Assignment |
Put every line of the records below into a numbered list, leaving out the blank lines.

Recorded data |
──────────────────────────────

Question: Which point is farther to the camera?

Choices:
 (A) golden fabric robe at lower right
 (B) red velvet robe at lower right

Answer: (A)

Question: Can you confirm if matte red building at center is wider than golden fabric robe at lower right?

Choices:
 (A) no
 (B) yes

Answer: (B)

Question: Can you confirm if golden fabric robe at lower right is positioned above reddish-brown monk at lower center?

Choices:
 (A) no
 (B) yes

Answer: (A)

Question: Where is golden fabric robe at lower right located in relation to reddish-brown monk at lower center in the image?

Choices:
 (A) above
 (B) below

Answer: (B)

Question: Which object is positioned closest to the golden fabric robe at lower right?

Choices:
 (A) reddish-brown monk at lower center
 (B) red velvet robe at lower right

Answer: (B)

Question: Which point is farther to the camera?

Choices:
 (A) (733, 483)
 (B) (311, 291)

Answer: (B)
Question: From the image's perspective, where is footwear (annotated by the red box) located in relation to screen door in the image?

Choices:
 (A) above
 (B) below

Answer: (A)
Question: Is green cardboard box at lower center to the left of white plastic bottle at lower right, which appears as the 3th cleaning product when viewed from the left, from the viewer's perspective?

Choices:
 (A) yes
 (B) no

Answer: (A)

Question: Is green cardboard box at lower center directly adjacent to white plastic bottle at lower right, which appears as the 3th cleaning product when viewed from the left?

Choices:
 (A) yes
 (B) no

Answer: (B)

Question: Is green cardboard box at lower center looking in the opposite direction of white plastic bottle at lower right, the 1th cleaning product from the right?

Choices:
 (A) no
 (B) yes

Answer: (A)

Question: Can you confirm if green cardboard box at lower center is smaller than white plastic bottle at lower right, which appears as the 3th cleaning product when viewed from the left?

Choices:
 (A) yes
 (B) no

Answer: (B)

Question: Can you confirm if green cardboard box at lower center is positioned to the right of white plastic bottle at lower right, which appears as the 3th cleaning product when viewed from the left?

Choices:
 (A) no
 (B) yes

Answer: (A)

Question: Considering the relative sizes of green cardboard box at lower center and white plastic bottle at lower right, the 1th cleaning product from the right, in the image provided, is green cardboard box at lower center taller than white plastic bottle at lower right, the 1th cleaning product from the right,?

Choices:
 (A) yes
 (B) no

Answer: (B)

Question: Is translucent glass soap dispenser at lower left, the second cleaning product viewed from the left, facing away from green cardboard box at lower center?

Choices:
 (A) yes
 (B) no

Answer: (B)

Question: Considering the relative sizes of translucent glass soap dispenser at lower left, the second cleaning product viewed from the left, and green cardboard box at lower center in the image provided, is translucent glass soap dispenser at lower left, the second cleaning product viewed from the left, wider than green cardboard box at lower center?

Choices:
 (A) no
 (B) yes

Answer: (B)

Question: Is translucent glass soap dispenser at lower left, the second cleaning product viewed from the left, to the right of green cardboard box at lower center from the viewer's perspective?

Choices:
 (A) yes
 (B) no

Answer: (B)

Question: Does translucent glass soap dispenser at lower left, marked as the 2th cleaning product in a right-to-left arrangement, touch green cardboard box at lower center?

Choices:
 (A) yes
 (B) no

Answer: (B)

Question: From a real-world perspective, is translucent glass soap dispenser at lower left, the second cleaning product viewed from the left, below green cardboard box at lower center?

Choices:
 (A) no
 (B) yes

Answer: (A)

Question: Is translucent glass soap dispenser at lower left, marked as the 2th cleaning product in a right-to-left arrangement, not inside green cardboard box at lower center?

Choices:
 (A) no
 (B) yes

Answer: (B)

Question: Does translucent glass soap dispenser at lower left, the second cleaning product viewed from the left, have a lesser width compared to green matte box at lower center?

──────────────────────────────

Answer |
1. Question: Which point is farther to the camera?
2. Choices:
3.  (A) golden fabric robe at lower right
4.  (B) red velvet robe at lower right
5. Answer: (A)
6. Question: Can you confirm if matte red building at center is wider than golden fabric robe at lower right?
7. Choices:
8.  (A) no
9.  (B) yes
10. Answer: (B)
11. Question: Can you confirm if golden fabric robe at lower right is positioned above reddish-brown monk at lower center?
12. Choices:
13.  (A) no
14.  (B) yes
15. Answer: (A)
16. Question: Where is golden fabric robe at lower right located in relation to reddish-brown monk at lower center in the image?
17. Choices:
18.  (A) above
19.  (B) below
20. Answer: (B)
21. Question: Which object is positioned closest to the golden fabric robe at lower right?
22. Choices:
23.  (A) reddish-brown monk at lower center
24.  (B) red velvet robe at lower right
25. Answer: (B)
26. Question: Which point is farther to the camera?
27. Choices:
28.  (A) (733, 483)
29.  (B) (311, 291)
30. Answer: (B)
31. Question: From the image's perspective, where is footwear (annotated by the red box) located in relation to screen door in the image?
32. Choices:
33.  (A) above
34.  (B) below
35. Answer: (A)
36. Question: Is green cardboard box at lower center to the left of white plastic bottle at lower right, which appears as the 3th cleaning product when viewed from the left, from the viewer's perspective?
37. Choices:
38.  (A) yes
39.  (B) no
40. Answer: (A)
41. Question: Is green cardboard box at lower center directly adjacent to white plastic bottle at lower right, which appears as the 3th cleaning product when viewed from the left?
42. Choices:
43.  (A) yes
44.  (B) no
45. Answer: (B)
46. Question: Is green cardboard box at lower center looking in the opposite direction of white plastic bottle at lower right, the 1th cleaning product from the right?
47. Choices:
48.  (A) no
49.  (B) yes
50. Answer: (A)
51. Question: Can you confirm if green cardboard box at lower center is smaller than white plastic bottle at lower right, which appears as the 3th cleaning product when viewed from the left?
52. Choices:
53.  (A) yes
54.  (B) no
55. Answer: (B)
56. Question: Can you confirm if green cardboard box at lower center is positioned to the right of white plastic bottle at lower right, which appears as the 3th cleaning product when viewed from the left?
57. Choices:
58.  (A) no
59.  (B) yes
60. Answer: (A)
61. Question: Considering the relative sizes of green cardboard box at lower center and white plastic bottle at lower right, the 1th cleaning product from the right, in the image provided, is green cardboard box at lower center taller than white plastic bottle at lower right, the 1th cleaning product from the right,?
62. Choices:
63.  (A) yes
64.  (B) no
65. Answer: (B)
66. Question: Is translucent glass soap dispenser at lower left, the second cleaning product viewed from the left, facing away from green cardboard box at lower center?
67. Choices:
68.  (A) yes
69.  (B) no
70. Answer: (B)
71. Question: Considering the relative sizes of translucent glass soap dispenser at lower left, the second cleaning product viewed from the left, and green cardboard box at lower center in the image provided, is translucent glass soap dispenser at lower left, the second cleaning product viewed from the left, wider than green cardboard box at lower center?
72. Choices:
73.  (A) no
74.  (B) yes
75. Answer: (B)
76. Question: Is translucent glass soap dispenser at lower left, the second cleaning product viewed from the left, to the right of green cardboard box at lower center from the viewer's perspective?
77. Choices:
78.  (A) yes
79.  (B) no
80. Answer: (B)
81. Question: Does translucent glass soap dispenser at lower left, marked as the 2th cleaning product in a right-to-left arrangement, touch green cardboard box at lower center?
82. Choices:
83.  (A) yes
84.  (B) no
85. Answer: (B)
86. Question: From a real-world perspective, is translucent glass soap dispenser at lower left, the second cleaning product viewed from the left, below green cardboard box at lower center?
87. Choices:
88.  (A) no
89.  (B) yes
90. Answer: (A)
91. Question: Is translucent glass soap dispenser at lower left, marked as the 2th cleaning product in a right-to-left arrangement, not inside green cardboard box at lower center?
92. Choices:
93.  (A) no
94.  (B) yes
95. Answer: (B)
96. Question: Does translucent glass soap dispenser at lower left, the second cleaning product viewed from the left, have a lesser width compared to green matte box at lower center?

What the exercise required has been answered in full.